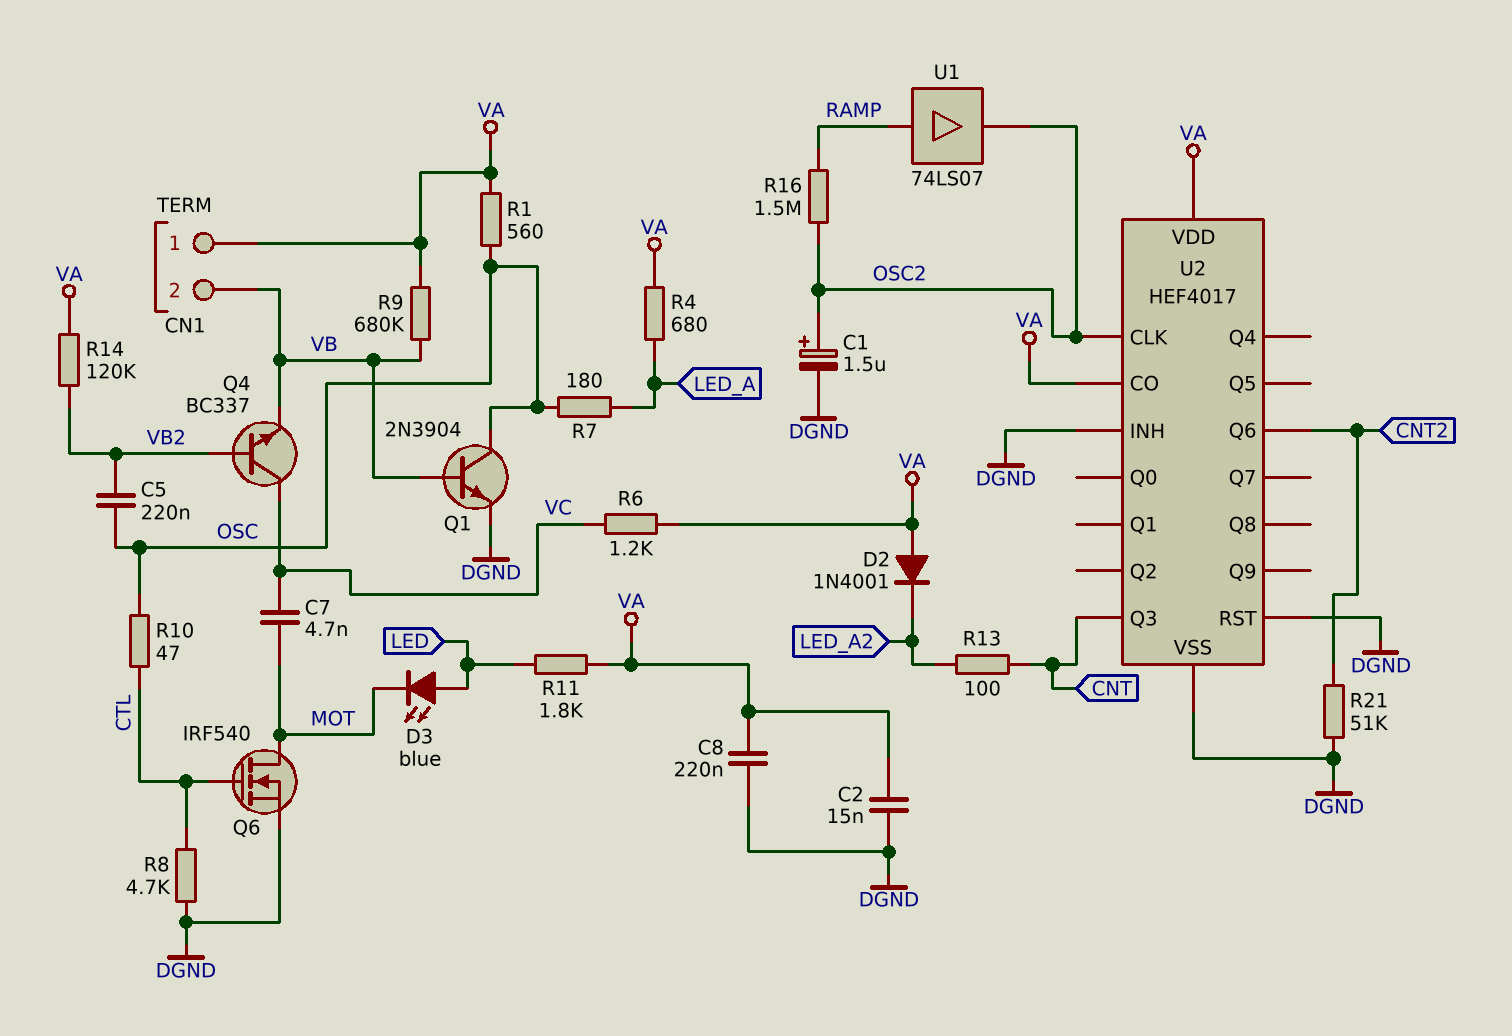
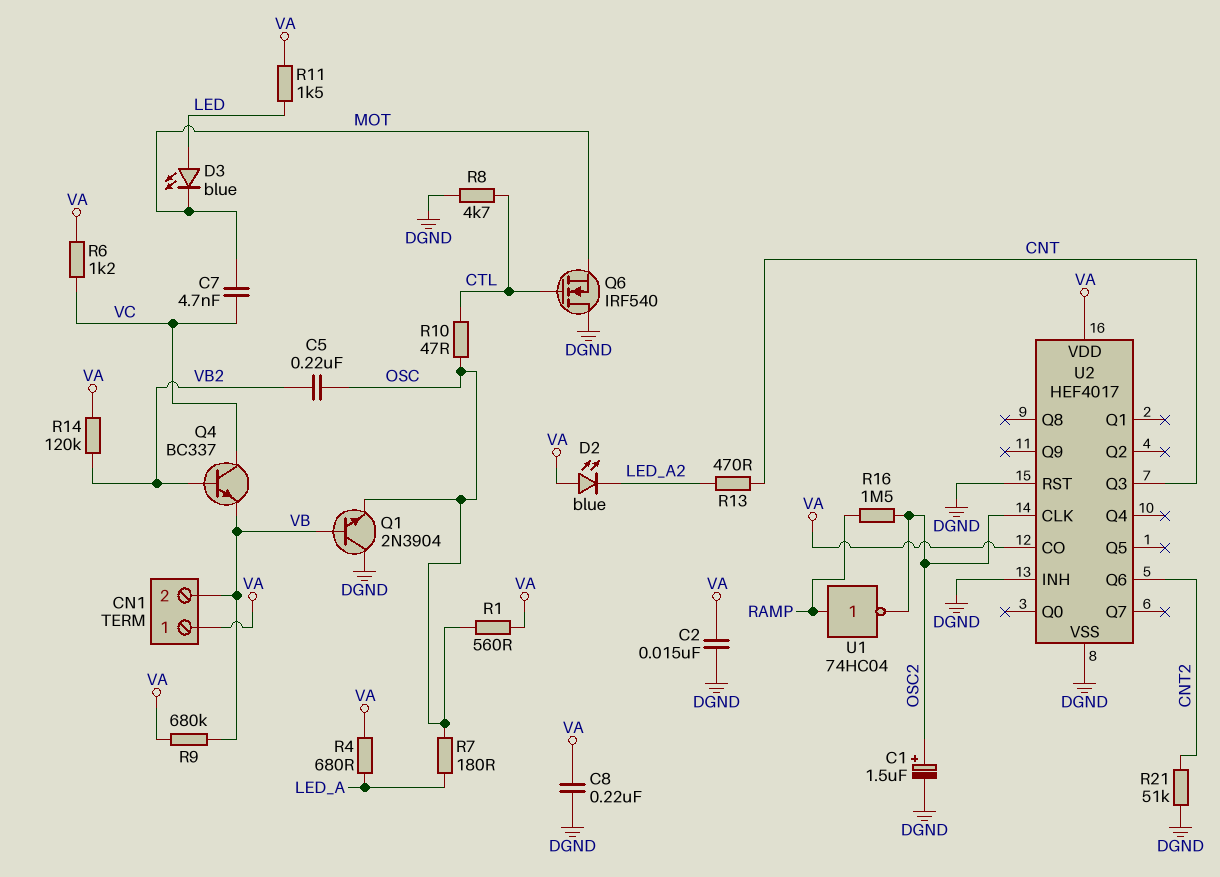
D2: diode 1N4001 (A VA, K LED_A2) -> LED blue (A VA, K LED_A2)
Q1: NPN 2N3904 (B VB, C OSC, E DGND) -> NPN 2N3904 (B VB, C DGND, E OSC)
Q6: NMOS IRF540 (G CTL, D MOT, S DGND) -> NMOS IRF540 (G CTL, D DGND, S MOT)
R11: 1.8k (LED, VA) -> 1.5k (LED, VA)
R13: 100 (CNT, LED_A2) -> 470 (CNT, LED_A2)
U1: buffer 74LS07 (in RAMP, out OSC2) -> NOT 74HC04 (in RAMP, out OSC2)

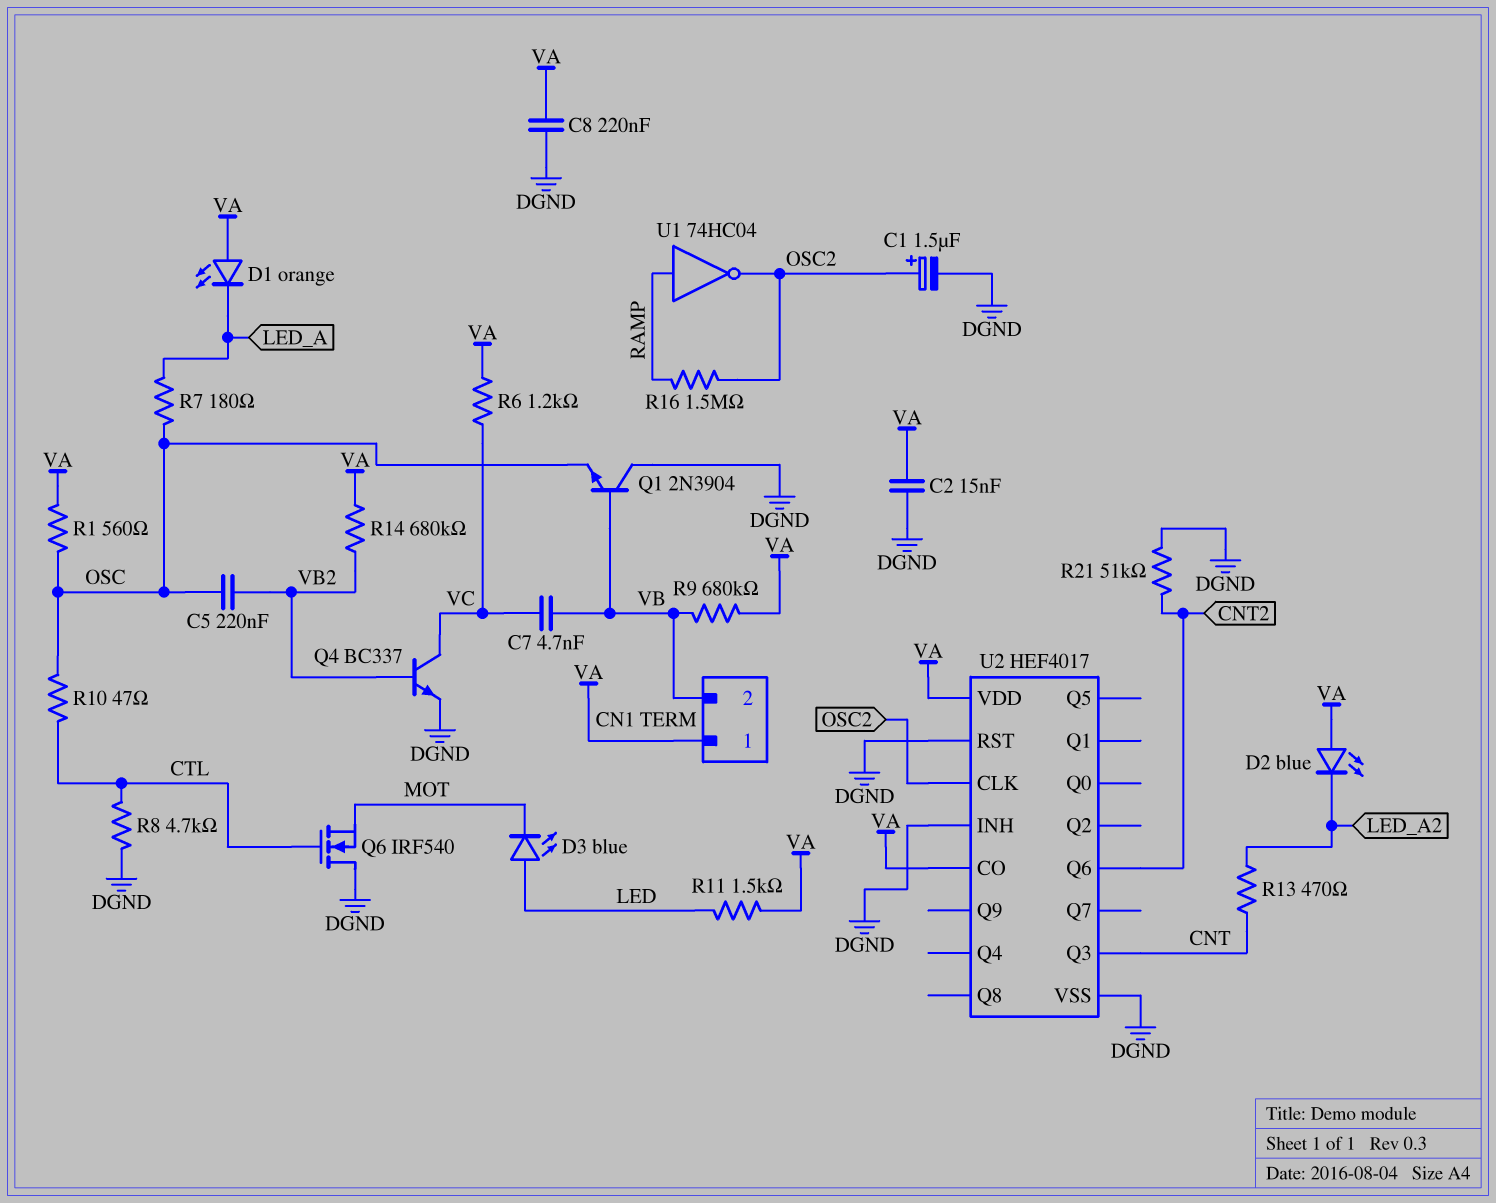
C7: 4.7nF (MOT, VC) -> 4.7nF (VB, VC)
D1: none -> LED orange (A VA, K LED_A)
Q4: NPN BC337 (B VB2, C VC, E VB) -> NPN BC337 (B VB2, C VC, E DGND)
R4: 680 (LED_A, VA) -> none
R14: 120k (VA, VB2) -> 680k (VA, VB2)

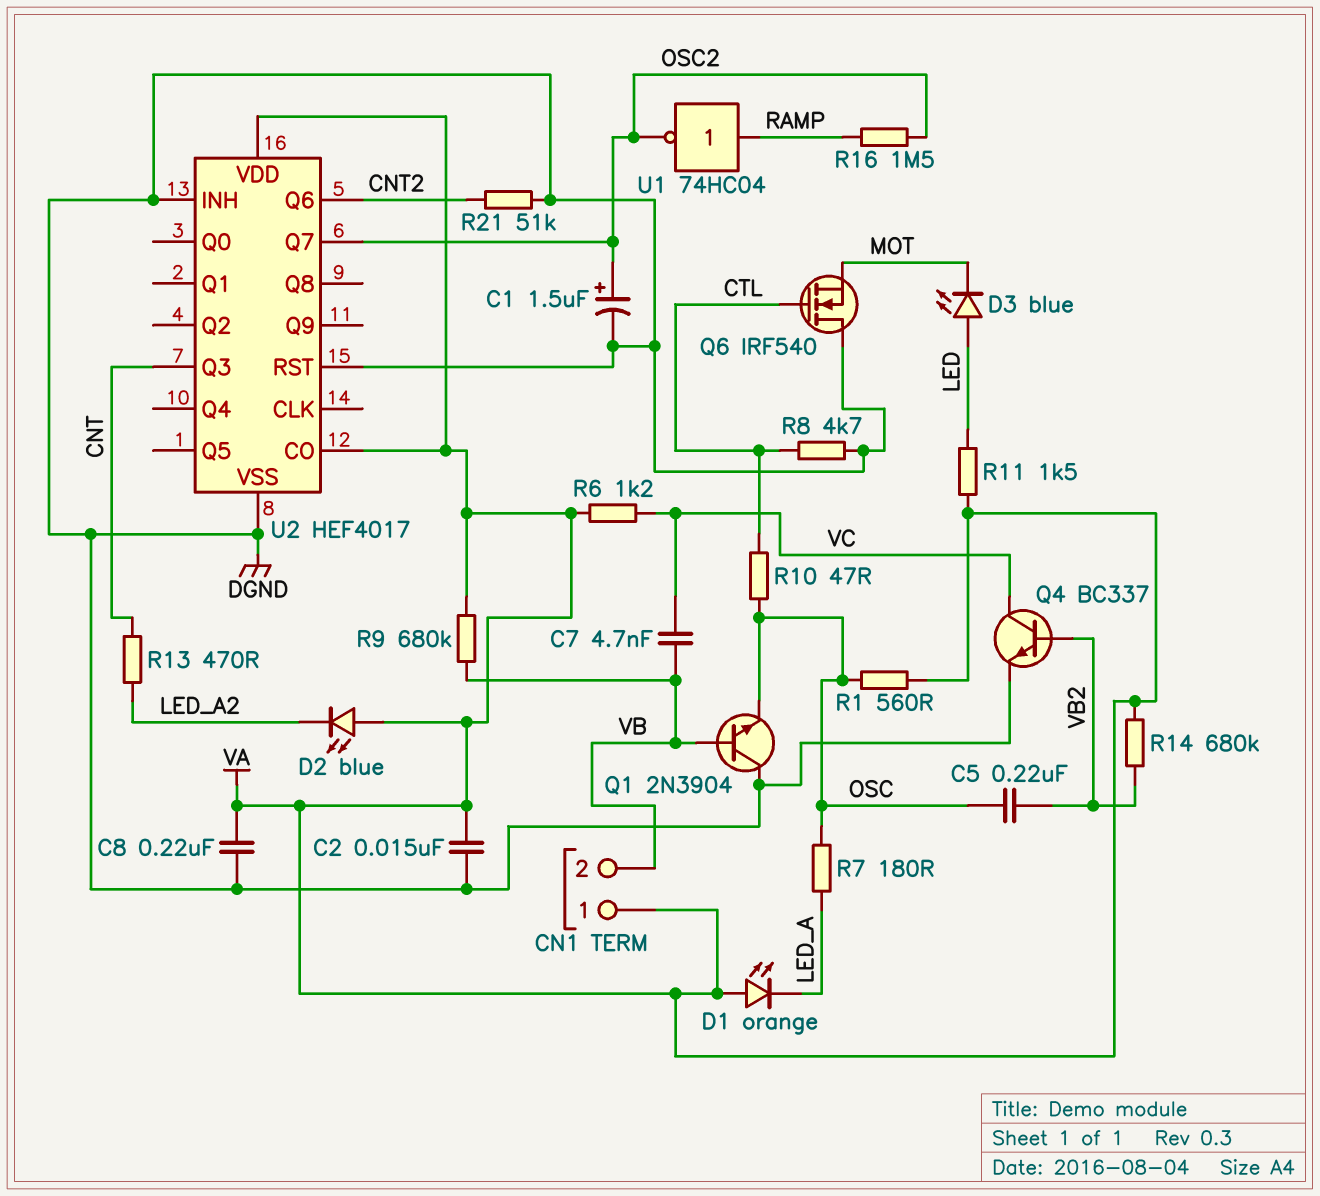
U2 pin CLK: OSC2 -> none
U2 pin Q7: none -> OSC2

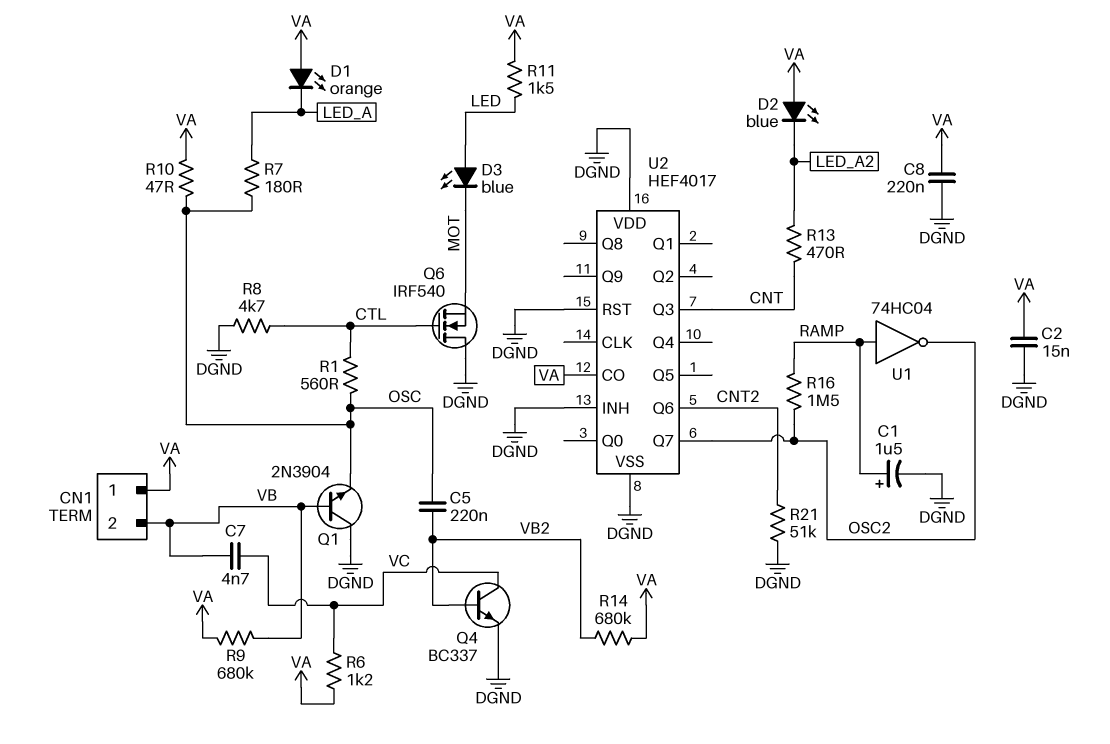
C1: 1.5uF (plus OSC2, minus DGND) -> 1.5uF (plus RAMP, minus DGND)
R1: 560 (OSC, VA) -> 560 (CTL, OSC)
R10: 47 (CTL, OSC) -> 47 (OSC, VA)
U2 pin VDD: VA -> DGND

■ Exercise requirements: Which lines in the listing above include the string "RAMP"? Copy each of them.

■ Result for this exercise:
U1: buffer 74LS07 (in RAMP, out OSC2) -> NOT 74HC04 (in RAMP, out OSC2)
C1: 1.5uF (plus OSC2, minus DGND) -> 1.5uF (plus RAMP, minus DGND)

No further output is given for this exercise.